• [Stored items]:

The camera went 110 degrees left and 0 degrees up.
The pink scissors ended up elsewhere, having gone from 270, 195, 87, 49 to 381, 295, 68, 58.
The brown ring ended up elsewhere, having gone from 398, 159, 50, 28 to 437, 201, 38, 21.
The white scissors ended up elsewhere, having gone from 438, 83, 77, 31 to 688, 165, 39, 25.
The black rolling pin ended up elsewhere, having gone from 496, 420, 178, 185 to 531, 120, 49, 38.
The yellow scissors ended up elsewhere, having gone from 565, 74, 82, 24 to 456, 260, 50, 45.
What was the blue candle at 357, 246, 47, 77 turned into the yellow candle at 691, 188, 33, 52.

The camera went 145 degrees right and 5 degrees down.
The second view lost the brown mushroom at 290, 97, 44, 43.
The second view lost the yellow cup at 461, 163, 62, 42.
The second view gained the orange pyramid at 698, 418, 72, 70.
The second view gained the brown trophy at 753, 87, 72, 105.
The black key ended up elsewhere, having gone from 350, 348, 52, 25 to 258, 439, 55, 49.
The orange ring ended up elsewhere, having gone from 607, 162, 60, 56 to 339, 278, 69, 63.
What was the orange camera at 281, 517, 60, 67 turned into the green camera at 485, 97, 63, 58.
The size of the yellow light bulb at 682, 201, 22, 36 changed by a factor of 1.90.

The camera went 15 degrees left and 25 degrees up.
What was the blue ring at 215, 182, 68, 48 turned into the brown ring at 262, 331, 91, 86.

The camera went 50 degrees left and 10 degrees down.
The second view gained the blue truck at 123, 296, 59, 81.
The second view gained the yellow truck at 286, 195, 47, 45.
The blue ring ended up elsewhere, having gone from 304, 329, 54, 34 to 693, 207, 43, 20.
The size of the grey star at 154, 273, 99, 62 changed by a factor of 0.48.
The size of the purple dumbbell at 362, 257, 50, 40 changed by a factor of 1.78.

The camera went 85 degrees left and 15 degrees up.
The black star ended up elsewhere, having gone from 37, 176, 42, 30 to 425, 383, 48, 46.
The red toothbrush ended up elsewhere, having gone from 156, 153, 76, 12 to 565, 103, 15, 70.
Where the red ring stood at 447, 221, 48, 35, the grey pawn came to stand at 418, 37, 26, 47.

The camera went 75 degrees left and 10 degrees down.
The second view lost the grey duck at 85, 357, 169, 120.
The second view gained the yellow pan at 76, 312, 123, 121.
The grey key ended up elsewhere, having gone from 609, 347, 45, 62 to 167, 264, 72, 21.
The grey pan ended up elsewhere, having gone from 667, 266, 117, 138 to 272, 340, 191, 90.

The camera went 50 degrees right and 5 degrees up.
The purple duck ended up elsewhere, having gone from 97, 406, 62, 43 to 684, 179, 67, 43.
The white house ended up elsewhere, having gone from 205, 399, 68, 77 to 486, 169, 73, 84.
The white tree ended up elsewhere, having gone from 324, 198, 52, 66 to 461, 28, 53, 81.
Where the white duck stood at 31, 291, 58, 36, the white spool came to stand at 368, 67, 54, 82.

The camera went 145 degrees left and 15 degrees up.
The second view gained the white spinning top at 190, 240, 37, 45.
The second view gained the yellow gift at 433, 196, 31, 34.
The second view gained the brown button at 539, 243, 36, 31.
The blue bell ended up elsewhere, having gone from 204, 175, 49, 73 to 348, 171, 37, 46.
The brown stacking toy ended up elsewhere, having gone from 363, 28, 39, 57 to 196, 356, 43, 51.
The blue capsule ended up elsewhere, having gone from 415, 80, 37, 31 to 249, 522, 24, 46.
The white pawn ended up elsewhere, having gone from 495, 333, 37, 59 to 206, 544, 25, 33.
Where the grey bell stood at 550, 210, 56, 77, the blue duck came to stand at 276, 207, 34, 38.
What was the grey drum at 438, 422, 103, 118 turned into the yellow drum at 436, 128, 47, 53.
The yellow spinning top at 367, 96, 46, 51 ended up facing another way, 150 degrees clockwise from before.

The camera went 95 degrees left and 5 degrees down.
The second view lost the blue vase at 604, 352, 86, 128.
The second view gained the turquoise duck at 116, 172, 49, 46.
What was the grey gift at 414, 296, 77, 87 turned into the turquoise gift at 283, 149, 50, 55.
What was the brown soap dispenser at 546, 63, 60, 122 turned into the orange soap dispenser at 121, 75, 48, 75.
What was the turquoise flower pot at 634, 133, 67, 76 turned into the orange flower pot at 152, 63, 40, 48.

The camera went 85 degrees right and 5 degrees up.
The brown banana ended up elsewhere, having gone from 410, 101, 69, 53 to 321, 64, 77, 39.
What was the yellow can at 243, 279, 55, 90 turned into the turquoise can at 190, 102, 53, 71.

• [ASSIGNMENT]:
Retype the entries exactly; leave nothing out.

• [OUTPUT FOR THIS EXERCISE]:
The camera went 110 degrees left and 0 degrees up.
The pink scissors ended up elsewhere, having gone from 270, 195, 87, 49 to 381, 295, 68, 58.
The brown ring ended up elsewhere, having gone from 398, 159, 50, 28 to 437, 201, 38, 21.
The white scissors ended up elsewhere, having gone from 438, 83, 77, 31 to 688, 165, 39, 25.
The black rolling pin ended up elsewhere, having gone from 496, 420, 178, 185 to 531, 120, 49, 38.
The yellow scissors ended up elsewhere, having gone from 565, 74, 82, 24 to 456, 260, 50, 45.
What was the blue candle at 357, 246, 47, 77 turned into the yellow candle at 691, 188, 33, 52.

The camera went 145 degrees right and 5 degrees down.
The second view lost the brown mushroom at 290, 97, 44, 43.
The second view lost the yellow cup at 461, 163, 62, 42.
The second view gained the orange pyramid at 698, 418, 72, 70.
The second view gained the brown trophy at 753, 87, 72, 105.
The black key ended up elsewhere, having gone from 350, 348, 52, 25 to 258, 439, 55, 49.
The orange ring ended up elsewhere, having gone from 607, 162, 60, 56 to 339, 278, 69, 63.
What was the orange camera at 281, 517, 60, 67 turned into the green camera at 485, 97, 63, 58.
The size of the yellow light bulb at 682, 201, 22, 36 changed by a factor of 1.90.

The camera went 15 degrees left and 25 degrees up.
What was the blue ring at 215, 182, 68, 48 turned into the brown ring at 262, 331, 91, 86.

The camera went 50 degrees left and 10 degrees down.
The second view gained the blue truck at 123, 296, 59, 81.
The second view gained the yellow truck at 286, 195, 47, 45.
The blue ring ended up elsewhere, having gone from 304, 329, 54, 34 to 693, 207, 43, 20.
The size of the grey star at 154, 273, 99, 62 changed by a factor of 0.48.
The size of the purple dumbbell at 362, 257, 50, 40 changed by a factor of 1.78.

The camera went 85 degrees left and 15 degrees up.
The black star ended up elsewhere, having gone from 37, 176, 42, 30 to 425, 383, 48, 46.
The red toothbrush ended up elsewhere, having gone from 156, 153, 76, 12 to 565, 103, 15, 70.
Where the red ring stood at 447, 221, 48, 35, the grey pawn came to stand at 418, 37, 26, 47.

The camera went 75 degrees left and 10 degrees down.
The second view lost the grey duck at 85, 357, 169, 120.
The second view gained the yellow pan at 76, 312, 123, 121.
The grey key ended up elsewhere, having gone from 609, 347, 45, 62 to 167, 264, 72, 21.
The grey pan ended up elsewhere, having gone from 667, 266, 117, 138 to 272, 340, 191, 90.

The camera went 50 degrees right and 5 degrees up.
The purple duck ended up elsewhere, having gone from 97, 406, 62, 43 to 684, 179, 67, 43.
The white house ended up elsewhere, having gone from 205, 399, 68, 77 to 486, 169, 73, 84.
The white tree ended up elsewhere, having gone from 324, 198, 52, 66 to 461, 28, 53, 81.
Where the white duck stood at 31, 291, 58, 36, the white spool came to stand at 368, 67, 54, 82.

The camera went 145 degrees left and 15 degrees up.
The second view gained the white spinning top at 190, 240, 37, 45.
The second view gained the yellow gift at 433, 196, 31, 34.
The second view gained the brown button at 539, 243, 36, 31.
The blue bell ended up elsewhere, having gone from 204, 175, 49, 73 to 348, 171, 37, 46.
The brown stacking toy ended up elsewhere, having gone from 363, 28, 39, 57 to 196, 356, 43, 51.
The blue capsule ended up elsewhere, having gone from 415, 80, 37, 31 to 249, 522, 24, 46.
The white pawn ended up elsewhere, having gone from 495, 333, 37, 59 to 206, 544, 25, 33.
Where the grey bell stood at 550, 210, 56, 77, the blue duck came to stand at 276, 207, 34, 38.
What was the grey drum at 438, 422, 103, 118 turned into the yellow drum at 436, 128, 47, 53.
The yellow spinning top at 367, 96, 46, 51 ended up facing another way, 150 degrees clockwise from before.

The camera went 95 degrees left and 5 degrees down.
The second view lost the blue vase at 604, 352, 86, 128.
The second view gained the turquoise duck at 116, 172, 49, 46.
What was the grey gift at 414, 296, 77, 87 turned into the turquoise gift at 283, 149, 50, 55.
What was the brown soap dispenser at 546, 63, 60, 122 turned into the orange soap dispenser at 121, 75, 48, 75.
What was the turquoise flower pot at 634, 133, 67, 76 turned into the orange flower pot at 152, 63, 40, 48.

The camera went 85 degrees right and 5 degrees up.
The brown banana ended up elsewhere, having gone from 410, 101, 69, 53 to 321, 64, 77, 39.
What was the yellow can at 243, 279, 55, 90 turned into the turquoise can at 190, 102, 53, 71.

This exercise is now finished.